DIRECTIVE: Count how many of the lines below contain the string "kern", matching case exactly. Give only the number.

SUPPLIED RECORDS:
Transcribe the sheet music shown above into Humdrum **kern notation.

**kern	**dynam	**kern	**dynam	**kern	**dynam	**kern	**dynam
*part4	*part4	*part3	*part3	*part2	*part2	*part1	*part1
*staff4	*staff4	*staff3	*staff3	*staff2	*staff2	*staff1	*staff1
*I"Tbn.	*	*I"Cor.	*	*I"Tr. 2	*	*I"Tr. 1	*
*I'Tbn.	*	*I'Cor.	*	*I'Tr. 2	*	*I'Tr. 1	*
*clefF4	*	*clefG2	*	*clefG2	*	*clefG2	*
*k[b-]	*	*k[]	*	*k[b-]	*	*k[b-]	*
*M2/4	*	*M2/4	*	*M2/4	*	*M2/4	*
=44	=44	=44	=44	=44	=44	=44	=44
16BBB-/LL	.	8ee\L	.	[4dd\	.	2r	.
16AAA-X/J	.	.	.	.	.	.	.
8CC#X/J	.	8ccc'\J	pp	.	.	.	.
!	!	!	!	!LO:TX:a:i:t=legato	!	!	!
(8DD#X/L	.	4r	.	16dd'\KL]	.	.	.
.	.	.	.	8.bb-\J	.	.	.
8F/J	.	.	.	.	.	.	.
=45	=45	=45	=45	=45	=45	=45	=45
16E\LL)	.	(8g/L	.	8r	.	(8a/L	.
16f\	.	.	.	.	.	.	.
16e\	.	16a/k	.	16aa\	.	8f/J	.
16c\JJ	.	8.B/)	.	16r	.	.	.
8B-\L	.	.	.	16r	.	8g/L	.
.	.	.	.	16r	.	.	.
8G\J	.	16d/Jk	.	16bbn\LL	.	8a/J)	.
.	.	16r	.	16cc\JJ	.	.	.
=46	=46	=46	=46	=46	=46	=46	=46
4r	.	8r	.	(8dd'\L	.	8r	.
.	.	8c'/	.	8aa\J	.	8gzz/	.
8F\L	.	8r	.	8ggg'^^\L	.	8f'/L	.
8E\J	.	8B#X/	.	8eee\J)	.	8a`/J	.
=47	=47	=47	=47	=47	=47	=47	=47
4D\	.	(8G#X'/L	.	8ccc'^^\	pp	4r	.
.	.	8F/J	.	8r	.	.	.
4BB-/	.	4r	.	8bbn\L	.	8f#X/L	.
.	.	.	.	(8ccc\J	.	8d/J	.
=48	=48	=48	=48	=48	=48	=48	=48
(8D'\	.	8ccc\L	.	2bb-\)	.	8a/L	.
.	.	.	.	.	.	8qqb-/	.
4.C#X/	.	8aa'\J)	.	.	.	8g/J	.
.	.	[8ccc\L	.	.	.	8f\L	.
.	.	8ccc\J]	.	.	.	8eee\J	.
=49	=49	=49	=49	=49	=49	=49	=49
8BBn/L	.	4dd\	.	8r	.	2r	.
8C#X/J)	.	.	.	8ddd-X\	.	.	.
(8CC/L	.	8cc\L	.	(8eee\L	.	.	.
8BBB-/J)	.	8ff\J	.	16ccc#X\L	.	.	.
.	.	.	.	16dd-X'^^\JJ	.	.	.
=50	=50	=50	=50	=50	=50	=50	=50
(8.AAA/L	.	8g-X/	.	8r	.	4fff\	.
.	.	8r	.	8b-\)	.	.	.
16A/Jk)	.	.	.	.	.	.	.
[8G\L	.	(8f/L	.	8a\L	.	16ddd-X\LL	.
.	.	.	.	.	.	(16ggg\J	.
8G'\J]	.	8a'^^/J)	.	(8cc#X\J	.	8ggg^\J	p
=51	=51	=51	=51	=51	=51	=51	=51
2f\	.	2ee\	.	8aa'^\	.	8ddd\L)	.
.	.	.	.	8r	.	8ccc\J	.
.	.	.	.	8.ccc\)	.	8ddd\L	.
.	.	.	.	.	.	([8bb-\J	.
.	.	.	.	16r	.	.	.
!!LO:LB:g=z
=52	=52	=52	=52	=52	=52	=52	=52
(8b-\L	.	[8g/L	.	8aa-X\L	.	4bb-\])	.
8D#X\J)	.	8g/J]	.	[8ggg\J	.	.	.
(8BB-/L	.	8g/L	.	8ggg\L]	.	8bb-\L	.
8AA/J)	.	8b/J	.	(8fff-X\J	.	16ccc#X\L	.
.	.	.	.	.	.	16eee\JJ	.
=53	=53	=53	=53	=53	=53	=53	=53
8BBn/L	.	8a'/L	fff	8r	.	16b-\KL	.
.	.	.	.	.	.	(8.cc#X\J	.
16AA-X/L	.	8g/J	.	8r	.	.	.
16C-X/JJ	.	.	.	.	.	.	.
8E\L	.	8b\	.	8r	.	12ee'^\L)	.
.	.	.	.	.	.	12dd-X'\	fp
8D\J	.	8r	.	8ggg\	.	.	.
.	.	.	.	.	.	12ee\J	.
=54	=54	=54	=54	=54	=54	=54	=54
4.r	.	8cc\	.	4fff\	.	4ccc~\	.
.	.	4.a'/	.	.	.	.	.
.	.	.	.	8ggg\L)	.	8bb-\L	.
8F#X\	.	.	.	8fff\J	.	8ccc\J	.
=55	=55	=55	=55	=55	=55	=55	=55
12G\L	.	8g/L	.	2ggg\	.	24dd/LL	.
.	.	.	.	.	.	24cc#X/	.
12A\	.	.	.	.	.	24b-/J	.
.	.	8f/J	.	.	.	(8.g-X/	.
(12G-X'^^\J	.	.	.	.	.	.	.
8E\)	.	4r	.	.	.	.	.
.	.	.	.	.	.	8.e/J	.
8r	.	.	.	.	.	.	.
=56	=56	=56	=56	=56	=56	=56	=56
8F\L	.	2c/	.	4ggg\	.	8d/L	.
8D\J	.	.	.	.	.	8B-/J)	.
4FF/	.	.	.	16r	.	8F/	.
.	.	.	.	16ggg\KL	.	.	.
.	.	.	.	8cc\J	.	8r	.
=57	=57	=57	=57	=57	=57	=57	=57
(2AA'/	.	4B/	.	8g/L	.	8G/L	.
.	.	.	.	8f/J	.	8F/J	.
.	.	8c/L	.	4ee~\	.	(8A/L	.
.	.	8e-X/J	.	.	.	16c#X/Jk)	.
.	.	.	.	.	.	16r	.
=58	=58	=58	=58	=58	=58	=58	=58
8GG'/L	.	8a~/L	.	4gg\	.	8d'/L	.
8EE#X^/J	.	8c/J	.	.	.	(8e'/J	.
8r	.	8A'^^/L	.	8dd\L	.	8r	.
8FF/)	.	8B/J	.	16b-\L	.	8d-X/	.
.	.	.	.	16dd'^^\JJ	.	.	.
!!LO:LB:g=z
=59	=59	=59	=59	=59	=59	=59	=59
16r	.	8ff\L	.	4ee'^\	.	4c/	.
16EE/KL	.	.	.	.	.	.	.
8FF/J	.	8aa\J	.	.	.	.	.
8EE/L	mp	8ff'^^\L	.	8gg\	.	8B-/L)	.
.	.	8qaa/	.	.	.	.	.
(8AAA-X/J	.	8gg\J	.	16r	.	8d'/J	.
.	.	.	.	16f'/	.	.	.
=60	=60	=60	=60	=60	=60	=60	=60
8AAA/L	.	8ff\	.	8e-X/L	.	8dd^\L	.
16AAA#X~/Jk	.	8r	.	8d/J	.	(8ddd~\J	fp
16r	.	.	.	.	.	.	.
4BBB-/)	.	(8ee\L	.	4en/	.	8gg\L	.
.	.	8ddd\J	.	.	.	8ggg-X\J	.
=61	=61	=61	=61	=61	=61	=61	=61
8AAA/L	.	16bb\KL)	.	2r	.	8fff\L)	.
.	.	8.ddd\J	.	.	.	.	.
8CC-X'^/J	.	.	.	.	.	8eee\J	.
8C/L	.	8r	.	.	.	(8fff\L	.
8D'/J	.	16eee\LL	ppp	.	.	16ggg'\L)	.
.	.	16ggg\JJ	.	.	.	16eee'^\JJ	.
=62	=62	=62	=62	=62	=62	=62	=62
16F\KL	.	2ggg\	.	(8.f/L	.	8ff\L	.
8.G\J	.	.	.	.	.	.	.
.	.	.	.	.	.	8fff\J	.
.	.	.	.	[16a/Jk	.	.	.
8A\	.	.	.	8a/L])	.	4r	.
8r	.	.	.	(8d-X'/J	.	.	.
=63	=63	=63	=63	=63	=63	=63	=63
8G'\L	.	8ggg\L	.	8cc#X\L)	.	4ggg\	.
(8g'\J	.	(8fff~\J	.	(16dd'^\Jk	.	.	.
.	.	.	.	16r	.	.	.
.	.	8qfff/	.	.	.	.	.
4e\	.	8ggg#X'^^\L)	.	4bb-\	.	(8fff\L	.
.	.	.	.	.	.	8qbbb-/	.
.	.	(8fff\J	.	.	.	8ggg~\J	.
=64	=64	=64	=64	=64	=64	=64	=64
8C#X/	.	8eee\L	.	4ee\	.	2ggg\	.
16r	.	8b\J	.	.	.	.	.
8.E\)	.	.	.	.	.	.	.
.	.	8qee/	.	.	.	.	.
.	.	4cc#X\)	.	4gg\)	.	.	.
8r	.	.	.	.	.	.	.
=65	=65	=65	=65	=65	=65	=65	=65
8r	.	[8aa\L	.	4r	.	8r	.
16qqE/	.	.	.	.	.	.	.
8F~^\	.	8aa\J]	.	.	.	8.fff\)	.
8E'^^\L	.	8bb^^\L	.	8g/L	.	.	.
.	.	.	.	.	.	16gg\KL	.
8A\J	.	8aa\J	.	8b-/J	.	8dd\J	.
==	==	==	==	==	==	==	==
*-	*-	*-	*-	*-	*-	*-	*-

ANSWER TO THIS PROBLEM: 2